- PROBLEM REQUIREMENTS
Repeat verbatim only the lines from the opening of the material below through the one that contains "hardback (3rd from".

- TASK INPUTS

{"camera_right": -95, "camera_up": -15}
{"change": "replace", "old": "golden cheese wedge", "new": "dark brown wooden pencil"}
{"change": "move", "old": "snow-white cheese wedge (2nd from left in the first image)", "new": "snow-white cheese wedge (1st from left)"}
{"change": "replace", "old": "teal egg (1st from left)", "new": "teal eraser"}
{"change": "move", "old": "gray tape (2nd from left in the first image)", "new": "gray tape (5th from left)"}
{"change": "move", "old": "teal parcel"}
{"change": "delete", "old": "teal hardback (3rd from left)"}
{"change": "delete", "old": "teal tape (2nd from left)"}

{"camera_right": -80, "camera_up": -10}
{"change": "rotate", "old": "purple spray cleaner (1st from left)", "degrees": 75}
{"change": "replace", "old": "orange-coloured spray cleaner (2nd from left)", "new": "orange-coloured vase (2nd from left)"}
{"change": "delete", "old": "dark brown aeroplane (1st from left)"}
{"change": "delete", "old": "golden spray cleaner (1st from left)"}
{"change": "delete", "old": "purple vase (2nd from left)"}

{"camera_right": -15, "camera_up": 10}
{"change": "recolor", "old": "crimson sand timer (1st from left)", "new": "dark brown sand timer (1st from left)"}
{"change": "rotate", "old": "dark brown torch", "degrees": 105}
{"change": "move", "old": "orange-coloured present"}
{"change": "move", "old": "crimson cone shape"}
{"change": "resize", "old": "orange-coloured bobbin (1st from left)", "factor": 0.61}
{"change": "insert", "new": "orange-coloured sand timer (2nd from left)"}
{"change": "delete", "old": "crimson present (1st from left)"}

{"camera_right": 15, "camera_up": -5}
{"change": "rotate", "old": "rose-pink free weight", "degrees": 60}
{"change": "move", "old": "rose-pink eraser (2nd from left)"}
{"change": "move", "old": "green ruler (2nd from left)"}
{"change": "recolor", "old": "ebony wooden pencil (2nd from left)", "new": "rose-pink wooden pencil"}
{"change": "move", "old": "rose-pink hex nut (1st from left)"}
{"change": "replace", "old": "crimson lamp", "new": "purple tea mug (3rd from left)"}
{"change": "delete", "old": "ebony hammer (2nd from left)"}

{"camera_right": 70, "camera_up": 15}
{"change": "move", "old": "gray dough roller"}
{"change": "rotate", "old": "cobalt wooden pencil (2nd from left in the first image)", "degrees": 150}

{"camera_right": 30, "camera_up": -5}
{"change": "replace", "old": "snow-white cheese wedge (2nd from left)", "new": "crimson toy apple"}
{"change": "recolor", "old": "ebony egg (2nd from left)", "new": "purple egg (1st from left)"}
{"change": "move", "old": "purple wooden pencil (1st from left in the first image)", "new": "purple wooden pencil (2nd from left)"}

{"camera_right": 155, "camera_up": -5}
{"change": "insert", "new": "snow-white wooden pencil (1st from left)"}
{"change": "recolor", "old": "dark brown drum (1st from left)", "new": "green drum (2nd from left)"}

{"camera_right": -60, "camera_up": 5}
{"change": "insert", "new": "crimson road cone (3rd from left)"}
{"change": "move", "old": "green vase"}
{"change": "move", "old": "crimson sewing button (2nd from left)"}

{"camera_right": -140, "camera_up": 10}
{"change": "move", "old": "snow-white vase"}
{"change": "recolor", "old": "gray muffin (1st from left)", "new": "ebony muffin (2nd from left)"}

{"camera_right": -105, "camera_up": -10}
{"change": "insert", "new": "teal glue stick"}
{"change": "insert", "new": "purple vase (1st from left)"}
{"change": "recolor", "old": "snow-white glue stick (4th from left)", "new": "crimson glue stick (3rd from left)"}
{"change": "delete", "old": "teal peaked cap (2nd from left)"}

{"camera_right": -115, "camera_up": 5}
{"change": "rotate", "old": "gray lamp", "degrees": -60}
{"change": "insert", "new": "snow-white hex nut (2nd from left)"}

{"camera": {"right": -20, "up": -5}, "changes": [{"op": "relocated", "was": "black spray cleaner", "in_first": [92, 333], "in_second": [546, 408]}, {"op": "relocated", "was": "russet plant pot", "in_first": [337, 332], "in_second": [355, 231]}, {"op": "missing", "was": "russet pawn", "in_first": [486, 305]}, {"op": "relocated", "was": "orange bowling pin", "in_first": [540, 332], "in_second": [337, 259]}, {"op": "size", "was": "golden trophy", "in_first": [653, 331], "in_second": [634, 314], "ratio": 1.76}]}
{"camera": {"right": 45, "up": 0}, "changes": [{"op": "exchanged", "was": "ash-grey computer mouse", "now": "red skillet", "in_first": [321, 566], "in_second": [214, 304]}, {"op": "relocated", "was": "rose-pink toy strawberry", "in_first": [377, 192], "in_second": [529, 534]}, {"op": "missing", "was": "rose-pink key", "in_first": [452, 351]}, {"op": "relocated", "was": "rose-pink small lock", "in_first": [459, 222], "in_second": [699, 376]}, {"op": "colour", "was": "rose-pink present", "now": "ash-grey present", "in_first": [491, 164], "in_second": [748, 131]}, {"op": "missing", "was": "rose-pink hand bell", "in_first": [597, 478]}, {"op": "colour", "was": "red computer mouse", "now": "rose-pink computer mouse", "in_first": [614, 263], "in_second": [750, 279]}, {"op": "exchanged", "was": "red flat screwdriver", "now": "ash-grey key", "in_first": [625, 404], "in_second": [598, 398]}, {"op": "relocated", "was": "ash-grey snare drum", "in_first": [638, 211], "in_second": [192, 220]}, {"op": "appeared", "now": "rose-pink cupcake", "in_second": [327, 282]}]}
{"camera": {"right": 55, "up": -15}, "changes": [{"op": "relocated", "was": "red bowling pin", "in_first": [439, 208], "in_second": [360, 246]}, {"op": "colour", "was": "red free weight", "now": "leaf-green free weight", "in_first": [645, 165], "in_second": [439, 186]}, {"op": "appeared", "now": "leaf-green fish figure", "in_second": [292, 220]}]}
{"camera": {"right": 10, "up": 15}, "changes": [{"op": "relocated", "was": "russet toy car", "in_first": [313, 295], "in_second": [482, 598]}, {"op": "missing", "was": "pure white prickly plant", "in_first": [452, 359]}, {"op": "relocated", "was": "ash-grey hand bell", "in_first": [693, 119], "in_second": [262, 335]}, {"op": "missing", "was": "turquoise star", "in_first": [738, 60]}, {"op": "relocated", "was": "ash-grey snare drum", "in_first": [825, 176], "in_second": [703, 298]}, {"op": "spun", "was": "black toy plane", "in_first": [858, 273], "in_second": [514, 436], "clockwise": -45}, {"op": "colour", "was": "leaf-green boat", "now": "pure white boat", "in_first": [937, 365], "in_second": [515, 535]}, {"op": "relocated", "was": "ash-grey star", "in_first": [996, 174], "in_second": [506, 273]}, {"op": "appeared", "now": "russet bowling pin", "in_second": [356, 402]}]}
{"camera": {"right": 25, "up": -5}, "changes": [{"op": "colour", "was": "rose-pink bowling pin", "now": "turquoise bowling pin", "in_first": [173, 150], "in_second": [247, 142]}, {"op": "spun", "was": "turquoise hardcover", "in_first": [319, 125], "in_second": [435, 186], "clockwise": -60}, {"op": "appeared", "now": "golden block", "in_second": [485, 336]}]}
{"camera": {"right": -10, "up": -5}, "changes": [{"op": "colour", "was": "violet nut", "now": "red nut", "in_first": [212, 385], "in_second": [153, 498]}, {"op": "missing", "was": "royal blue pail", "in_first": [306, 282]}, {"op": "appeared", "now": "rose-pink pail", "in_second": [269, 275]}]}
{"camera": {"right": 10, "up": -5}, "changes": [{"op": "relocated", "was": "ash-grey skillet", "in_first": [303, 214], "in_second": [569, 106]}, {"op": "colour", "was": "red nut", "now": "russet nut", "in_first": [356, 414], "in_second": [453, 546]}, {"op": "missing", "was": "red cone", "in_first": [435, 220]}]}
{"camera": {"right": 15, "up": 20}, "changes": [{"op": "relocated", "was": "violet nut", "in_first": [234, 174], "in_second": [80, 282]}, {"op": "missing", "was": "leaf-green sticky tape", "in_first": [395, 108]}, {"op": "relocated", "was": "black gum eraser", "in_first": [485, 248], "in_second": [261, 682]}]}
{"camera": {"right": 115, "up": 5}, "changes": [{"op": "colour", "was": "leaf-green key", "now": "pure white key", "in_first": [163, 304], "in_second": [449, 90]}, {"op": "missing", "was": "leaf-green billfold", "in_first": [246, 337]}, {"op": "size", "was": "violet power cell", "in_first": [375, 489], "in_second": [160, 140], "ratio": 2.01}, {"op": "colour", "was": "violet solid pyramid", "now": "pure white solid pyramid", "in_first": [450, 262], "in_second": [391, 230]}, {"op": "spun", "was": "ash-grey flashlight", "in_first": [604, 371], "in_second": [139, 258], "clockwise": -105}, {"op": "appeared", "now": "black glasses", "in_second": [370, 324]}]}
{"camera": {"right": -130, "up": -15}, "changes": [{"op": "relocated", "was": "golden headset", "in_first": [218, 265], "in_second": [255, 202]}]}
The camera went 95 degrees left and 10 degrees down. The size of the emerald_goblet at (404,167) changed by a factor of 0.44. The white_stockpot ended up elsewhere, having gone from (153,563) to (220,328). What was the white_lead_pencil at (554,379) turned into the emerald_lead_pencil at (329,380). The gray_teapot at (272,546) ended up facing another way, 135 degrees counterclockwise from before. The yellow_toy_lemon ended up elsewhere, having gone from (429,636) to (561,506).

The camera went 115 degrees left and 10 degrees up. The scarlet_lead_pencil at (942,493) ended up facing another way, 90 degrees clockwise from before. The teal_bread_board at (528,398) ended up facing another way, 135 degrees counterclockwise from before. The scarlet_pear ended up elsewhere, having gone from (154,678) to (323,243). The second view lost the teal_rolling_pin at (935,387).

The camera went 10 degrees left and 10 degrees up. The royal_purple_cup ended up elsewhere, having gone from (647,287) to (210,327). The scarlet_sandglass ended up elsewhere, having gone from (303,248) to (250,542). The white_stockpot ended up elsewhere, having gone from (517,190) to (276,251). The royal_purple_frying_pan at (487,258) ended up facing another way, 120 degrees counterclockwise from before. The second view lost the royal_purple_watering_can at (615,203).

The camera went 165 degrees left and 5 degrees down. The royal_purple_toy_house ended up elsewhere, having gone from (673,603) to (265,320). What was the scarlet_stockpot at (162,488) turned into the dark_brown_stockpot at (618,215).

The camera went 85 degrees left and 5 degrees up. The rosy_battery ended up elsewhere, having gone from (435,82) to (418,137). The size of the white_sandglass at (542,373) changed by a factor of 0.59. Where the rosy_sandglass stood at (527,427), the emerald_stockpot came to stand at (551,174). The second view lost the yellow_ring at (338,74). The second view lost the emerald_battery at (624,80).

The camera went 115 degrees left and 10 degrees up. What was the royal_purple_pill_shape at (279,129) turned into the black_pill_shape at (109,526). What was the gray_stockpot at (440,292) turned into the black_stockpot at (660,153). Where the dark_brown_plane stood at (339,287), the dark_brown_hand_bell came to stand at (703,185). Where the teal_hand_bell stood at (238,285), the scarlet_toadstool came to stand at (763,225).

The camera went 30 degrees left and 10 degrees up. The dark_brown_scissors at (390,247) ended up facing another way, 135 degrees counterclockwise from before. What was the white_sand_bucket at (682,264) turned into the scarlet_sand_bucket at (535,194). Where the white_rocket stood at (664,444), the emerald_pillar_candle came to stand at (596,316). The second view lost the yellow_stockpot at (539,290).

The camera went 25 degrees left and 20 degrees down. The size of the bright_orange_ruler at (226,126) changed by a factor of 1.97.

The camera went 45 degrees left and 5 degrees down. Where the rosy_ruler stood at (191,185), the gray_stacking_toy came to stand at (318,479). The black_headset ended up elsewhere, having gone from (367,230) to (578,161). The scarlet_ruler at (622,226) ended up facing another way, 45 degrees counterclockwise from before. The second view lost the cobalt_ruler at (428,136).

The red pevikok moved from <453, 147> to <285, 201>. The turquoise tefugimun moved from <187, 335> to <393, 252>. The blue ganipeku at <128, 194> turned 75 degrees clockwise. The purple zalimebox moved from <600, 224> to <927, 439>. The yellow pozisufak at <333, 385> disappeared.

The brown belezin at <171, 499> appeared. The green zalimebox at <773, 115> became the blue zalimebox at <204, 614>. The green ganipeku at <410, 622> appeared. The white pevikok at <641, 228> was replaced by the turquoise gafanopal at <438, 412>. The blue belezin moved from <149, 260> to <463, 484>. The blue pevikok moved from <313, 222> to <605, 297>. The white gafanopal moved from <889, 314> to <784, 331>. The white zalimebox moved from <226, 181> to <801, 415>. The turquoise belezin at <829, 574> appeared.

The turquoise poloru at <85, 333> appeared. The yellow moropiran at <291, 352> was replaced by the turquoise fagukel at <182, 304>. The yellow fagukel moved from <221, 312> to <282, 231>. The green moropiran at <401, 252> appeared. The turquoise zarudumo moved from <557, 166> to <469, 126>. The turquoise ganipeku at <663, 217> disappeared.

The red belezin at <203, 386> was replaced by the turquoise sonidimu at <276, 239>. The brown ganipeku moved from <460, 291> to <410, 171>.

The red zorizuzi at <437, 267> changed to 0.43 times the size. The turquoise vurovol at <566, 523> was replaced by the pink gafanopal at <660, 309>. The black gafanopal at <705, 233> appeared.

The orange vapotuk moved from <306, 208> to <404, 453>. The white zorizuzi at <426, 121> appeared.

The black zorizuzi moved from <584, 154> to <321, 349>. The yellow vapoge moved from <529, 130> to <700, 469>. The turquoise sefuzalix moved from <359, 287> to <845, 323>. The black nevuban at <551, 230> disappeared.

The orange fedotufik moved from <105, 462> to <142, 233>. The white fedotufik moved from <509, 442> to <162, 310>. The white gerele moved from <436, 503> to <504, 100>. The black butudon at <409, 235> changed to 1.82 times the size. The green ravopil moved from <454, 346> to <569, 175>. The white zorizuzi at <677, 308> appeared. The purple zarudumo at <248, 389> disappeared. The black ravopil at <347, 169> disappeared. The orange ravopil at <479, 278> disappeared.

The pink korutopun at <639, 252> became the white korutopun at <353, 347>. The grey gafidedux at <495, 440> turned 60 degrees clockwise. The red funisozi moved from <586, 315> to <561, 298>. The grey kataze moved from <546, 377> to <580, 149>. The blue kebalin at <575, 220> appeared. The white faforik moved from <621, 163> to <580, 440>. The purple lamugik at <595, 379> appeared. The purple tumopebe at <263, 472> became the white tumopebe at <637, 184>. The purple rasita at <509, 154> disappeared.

- RESULT FOR THIS TASK
{"camera_right": -95, "camera_up": -15}
{"change": "replace", "old": "golden cheese wedge", "new": "dark brown wooden pencil"}
{"change": "move", "old": "snow-white cheese wedge (2nd from left in the first image)", "new": "snow-white cheese wedge (1st from left)"}
{"change": "replace", "old": "teal egg (1st from left)", "new": "teal eraser"}
{"change": "move", "old": "gray tape (2nd from left in the first image)", "new": "gray tape (5th from left)"}
{"change": "move", "old": "teal parcel"}
{"change": "delete", "old": "teal hardback (3rd from left)"}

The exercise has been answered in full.